TO DO: In the material below, find the line containing "(393, 457) = (434, 504): blue" and the line containing "(337, 239) = (352, 214): grey", then reproduce exactly both of them and every line between, and nothing else.

SUPPLIED RECORDS:
%%
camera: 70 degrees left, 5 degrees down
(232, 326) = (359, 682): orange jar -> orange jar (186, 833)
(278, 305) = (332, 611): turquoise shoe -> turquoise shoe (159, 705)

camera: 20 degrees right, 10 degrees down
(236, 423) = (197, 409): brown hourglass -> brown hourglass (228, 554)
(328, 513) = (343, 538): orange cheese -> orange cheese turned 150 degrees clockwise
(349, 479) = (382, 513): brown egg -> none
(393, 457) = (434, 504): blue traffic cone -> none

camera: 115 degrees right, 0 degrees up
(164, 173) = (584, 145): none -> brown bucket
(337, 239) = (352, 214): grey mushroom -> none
%%
%%
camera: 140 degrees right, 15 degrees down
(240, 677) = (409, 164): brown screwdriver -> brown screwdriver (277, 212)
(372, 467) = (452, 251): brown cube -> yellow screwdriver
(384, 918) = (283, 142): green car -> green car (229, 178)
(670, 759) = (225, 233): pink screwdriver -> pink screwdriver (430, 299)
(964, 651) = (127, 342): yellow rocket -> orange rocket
%%
%%
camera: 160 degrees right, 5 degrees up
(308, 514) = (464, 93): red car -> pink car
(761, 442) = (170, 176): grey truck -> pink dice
%%
SOLUTION TO THE PROBLEM:
(393, 457) = (434, 504): blue traffic cone -> none

camera: 115 degrees right, 0 degrees up
(164, 173) = (584, 145): none -> brown bucket
(337, 239) = (352, 214): grey mushroom -> none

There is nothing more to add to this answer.